• Work order
Pictures stay out of the output. Return exactly the lines below from the one with "R21: none -> 1.5k (+3V3, NET19)" down to the one with "C8: 15uF (plus", both included, and nothing more.

[Change listing data]
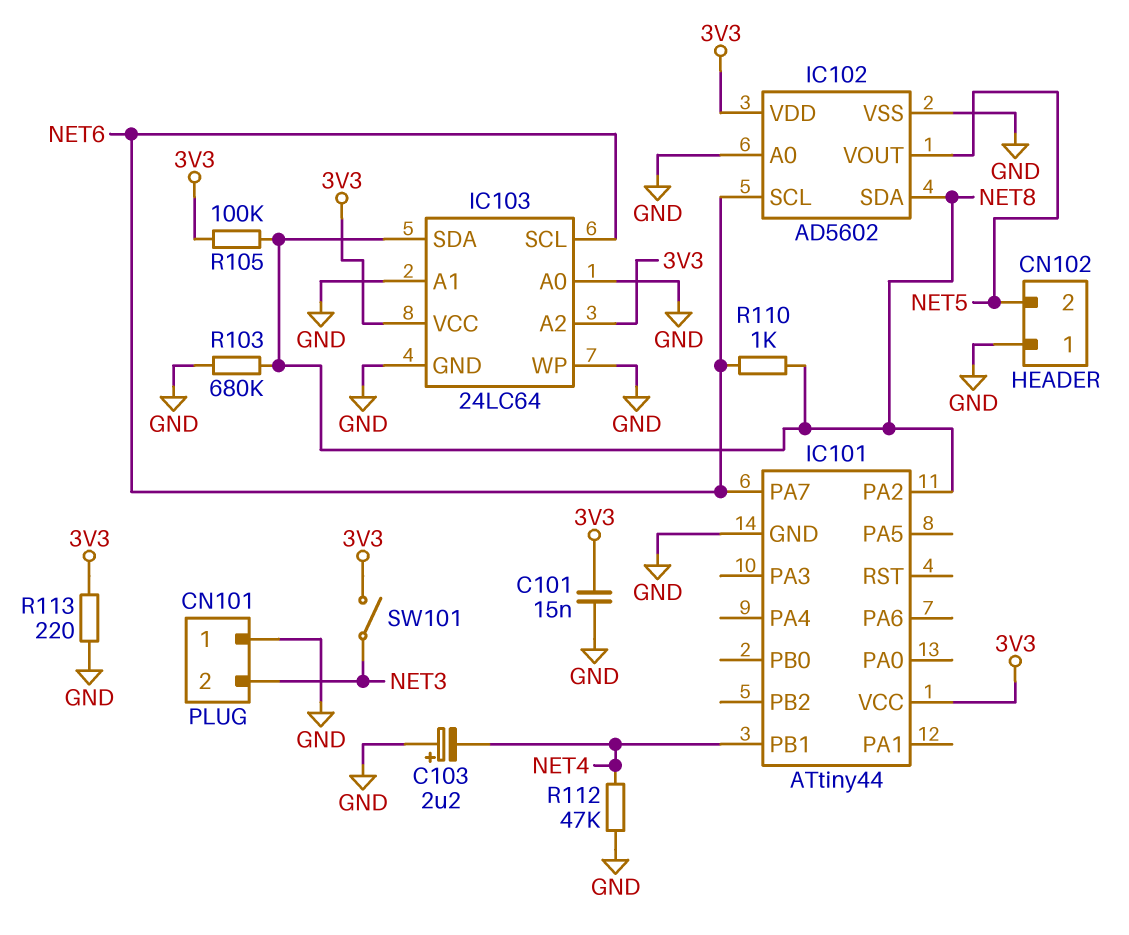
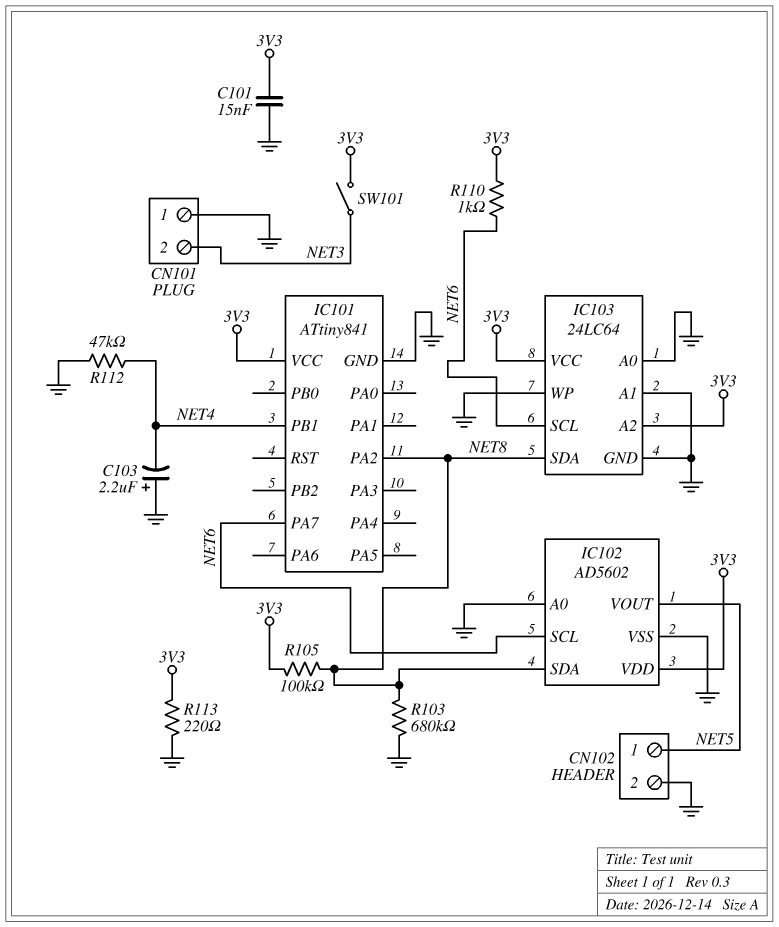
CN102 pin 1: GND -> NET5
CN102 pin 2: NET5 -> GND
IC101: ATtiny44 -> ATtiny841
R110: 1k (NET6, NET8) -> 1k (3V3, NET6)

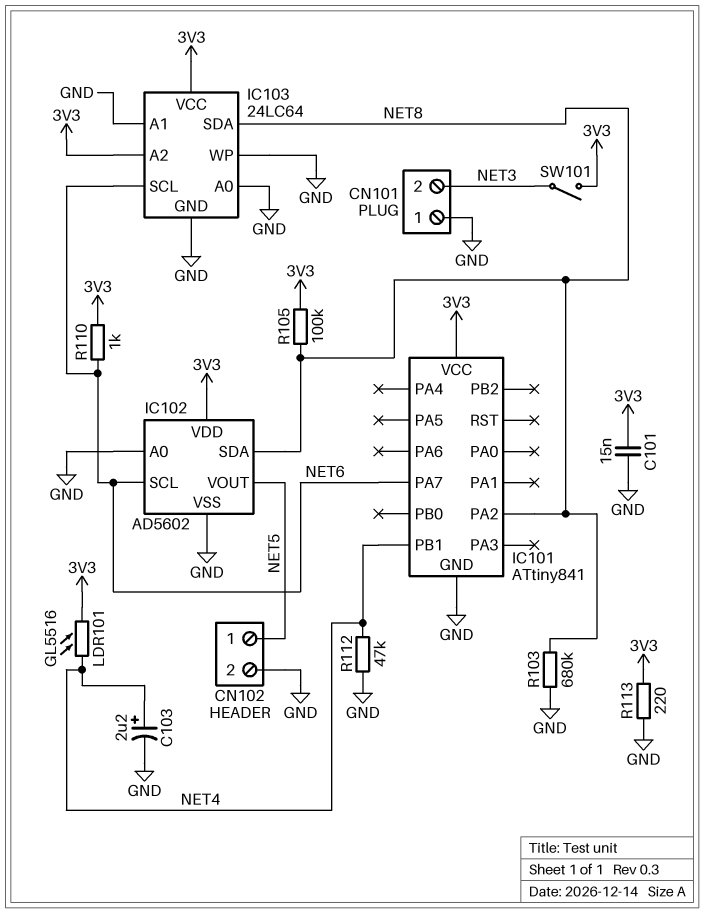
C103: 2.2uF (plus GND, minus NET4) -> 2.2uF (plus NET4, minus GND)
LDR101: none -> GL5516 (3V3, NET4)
* * *
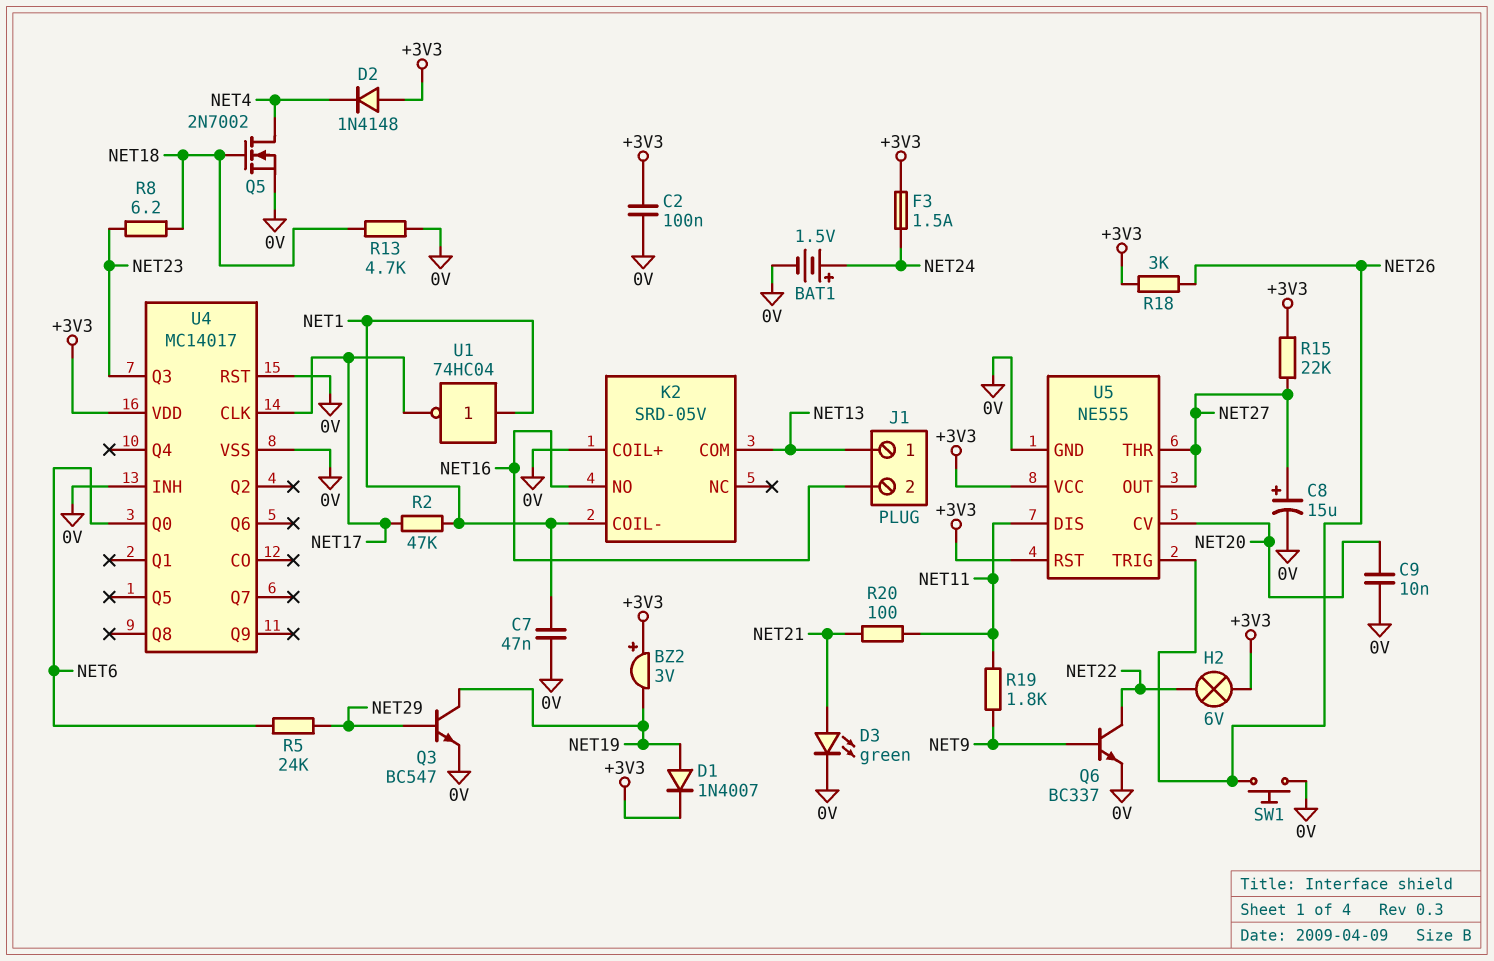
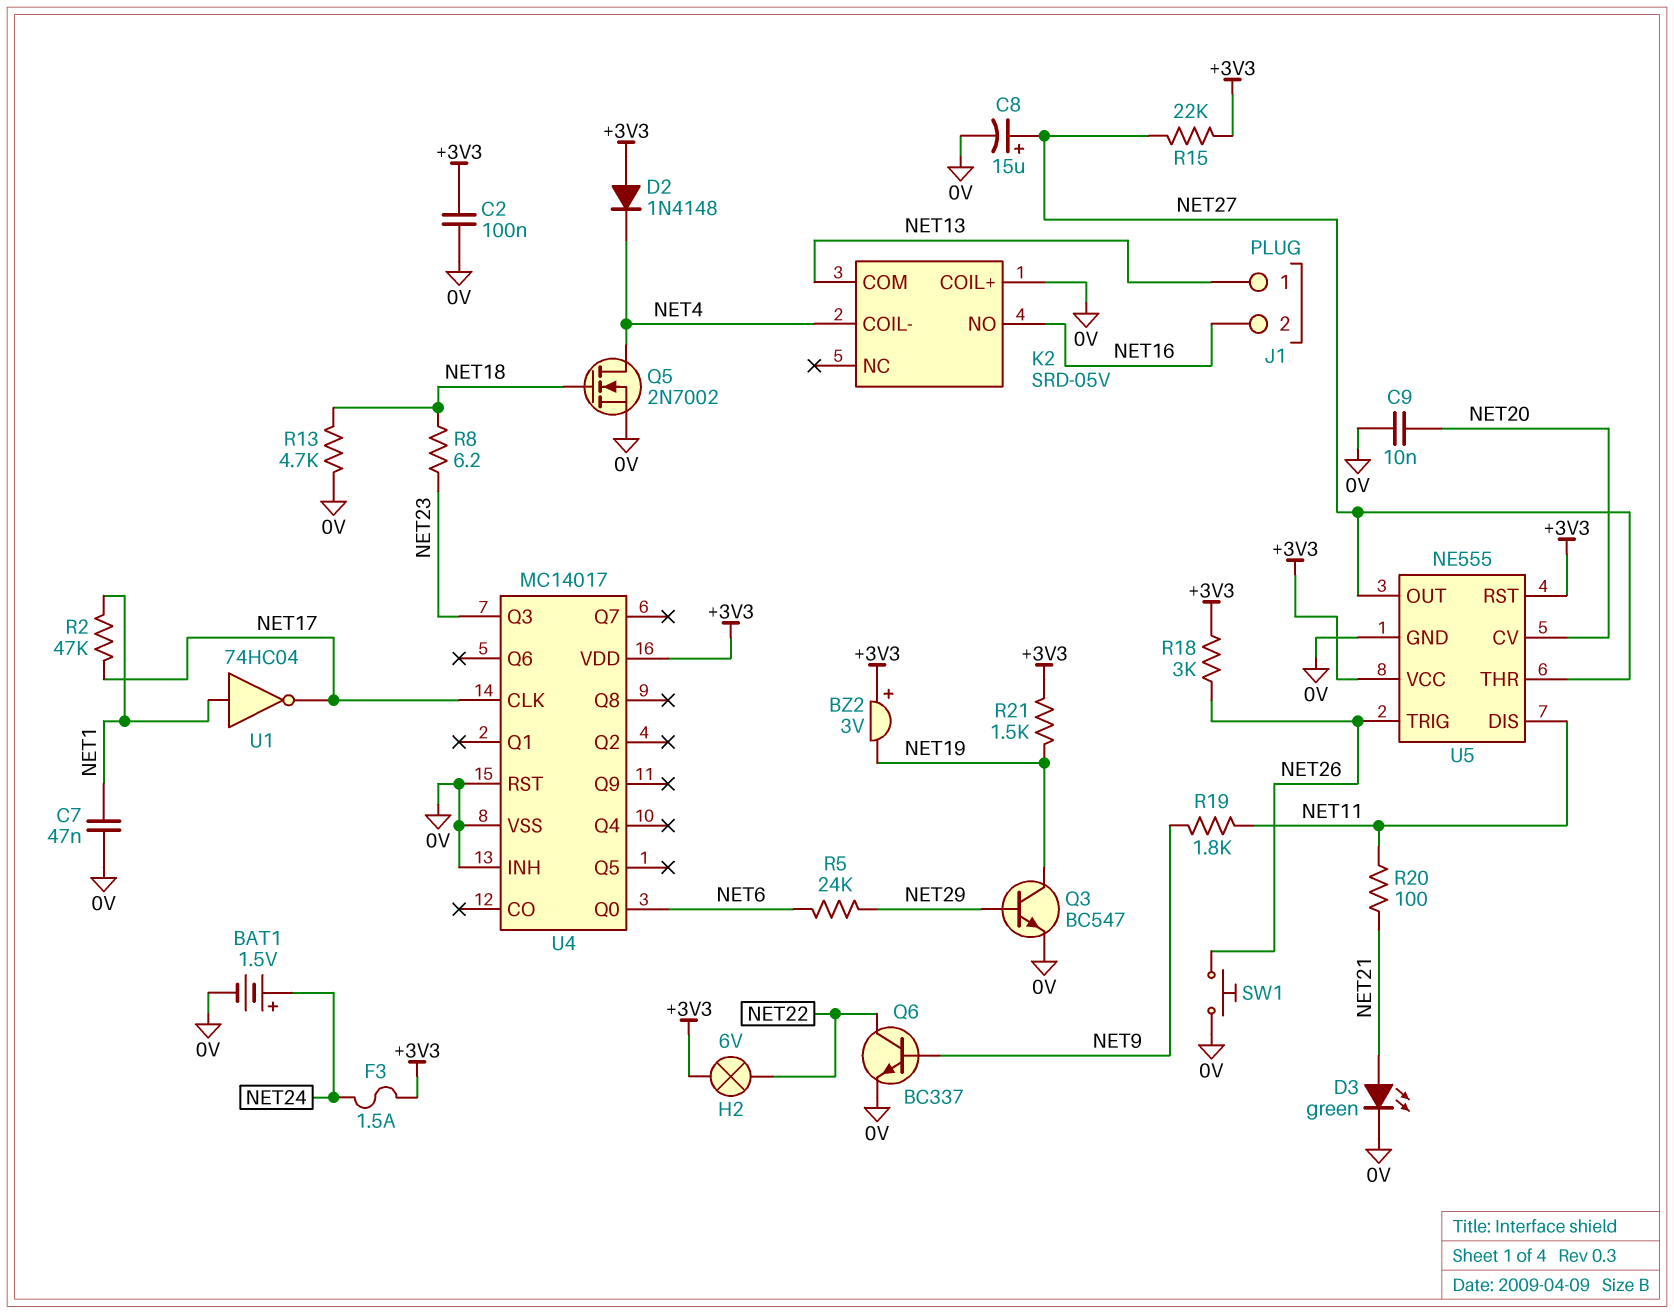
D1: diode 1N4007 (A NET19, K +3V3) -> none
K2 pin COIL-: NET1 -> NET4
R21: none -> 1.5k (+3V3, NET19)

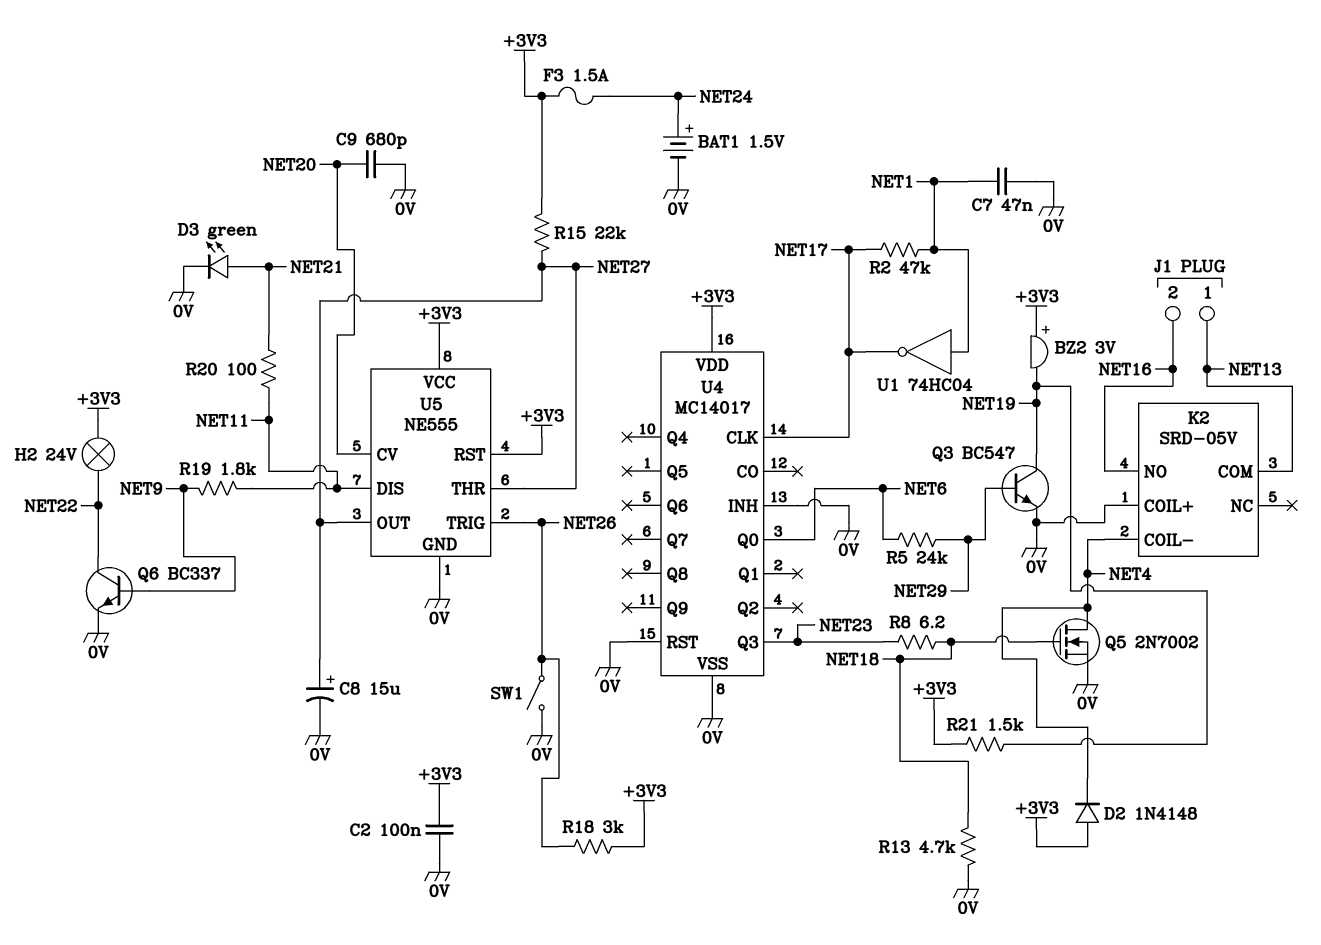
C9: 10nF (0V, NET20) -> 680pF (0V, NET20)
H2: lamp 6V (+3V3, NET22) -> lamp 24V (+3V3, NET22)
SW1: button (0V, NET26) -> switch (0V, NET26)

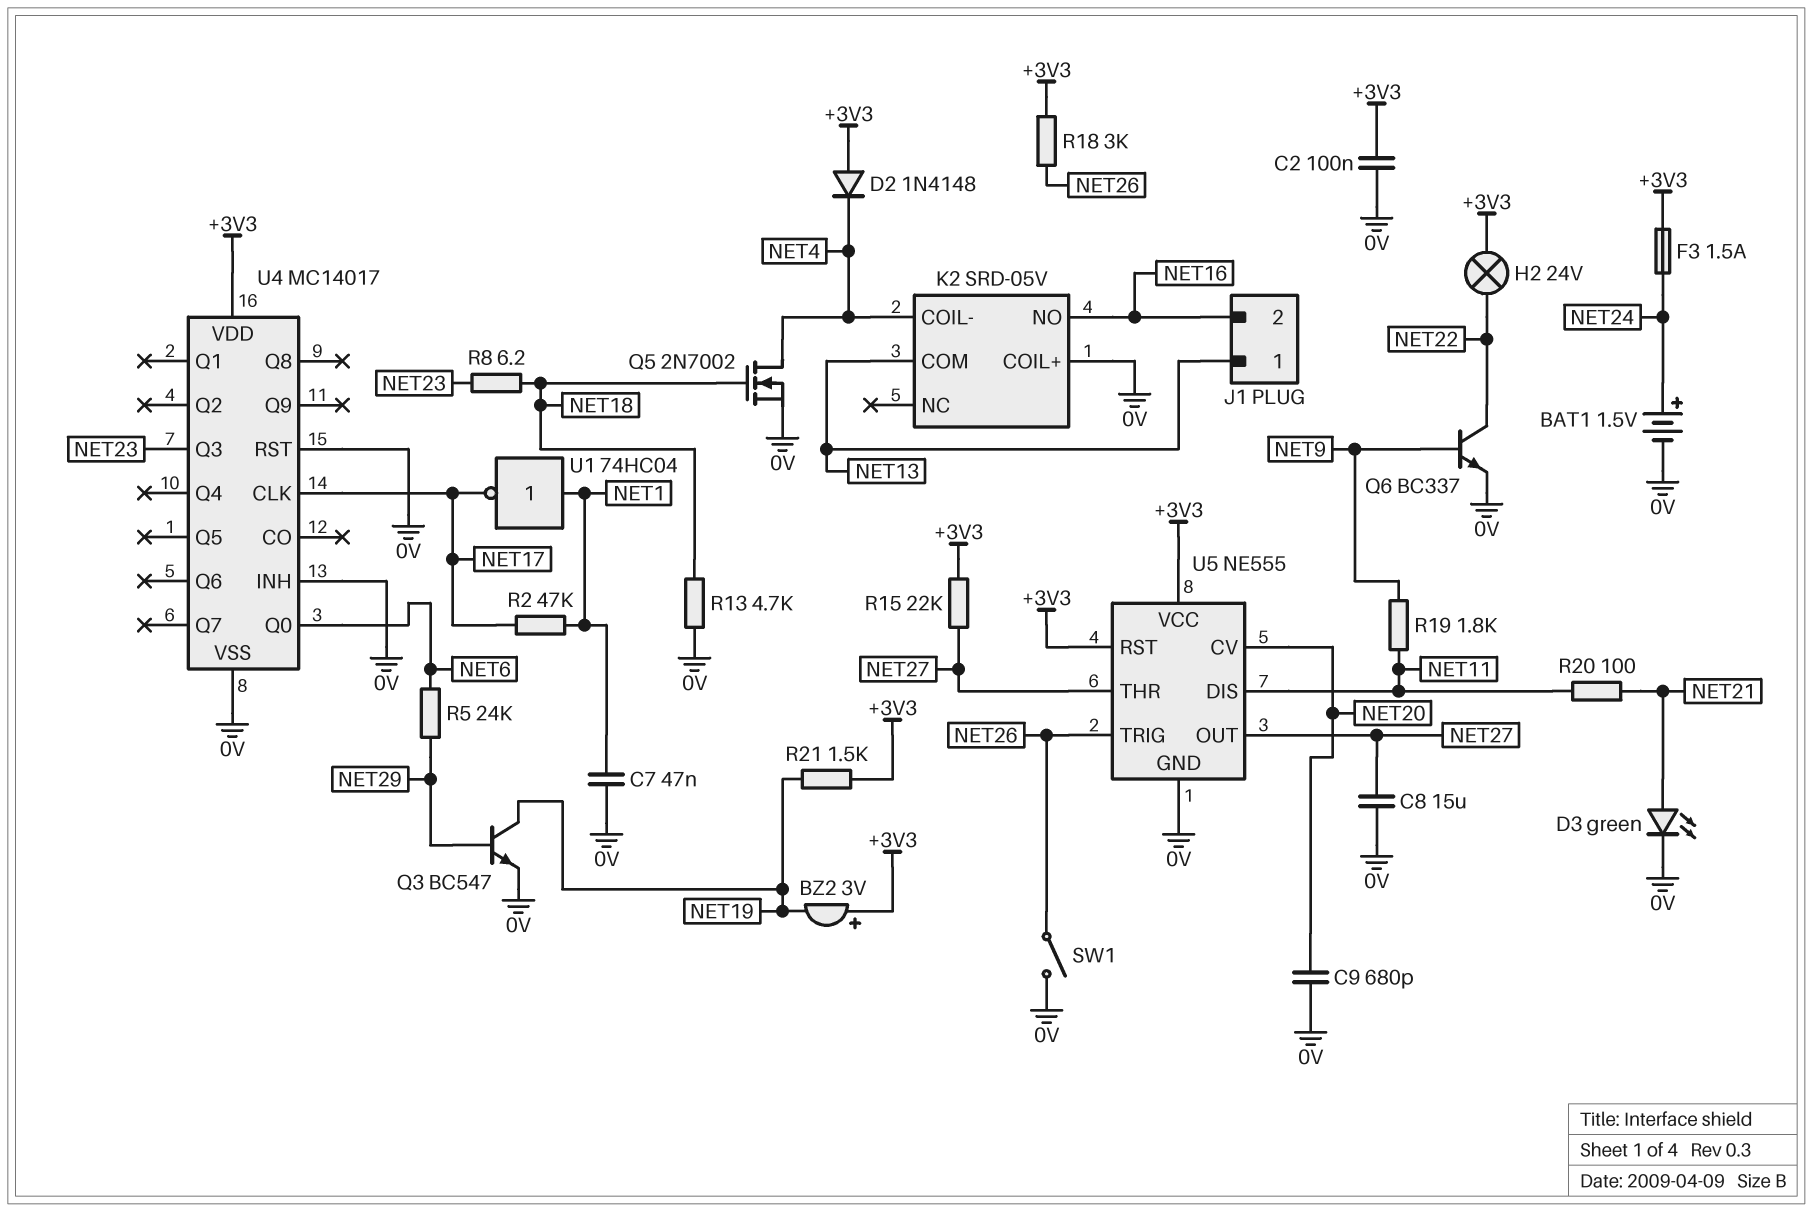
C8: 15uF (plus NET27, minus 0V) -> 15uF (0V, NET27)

• Response area
R21: none -> 1.5k (+3V3, NET19)

C9: 10nF (0V, NET20) -> 680pF (0V, NET20)
H2: lamp 6V (+3V3, NET22) -> lamp 24V (+3V3, NET22)
SW1: button (0V, NET26) -> switch (0V, NET26)

C8: 15uF (plus NET27, minus 0V) -> 15uF (0V, NET27)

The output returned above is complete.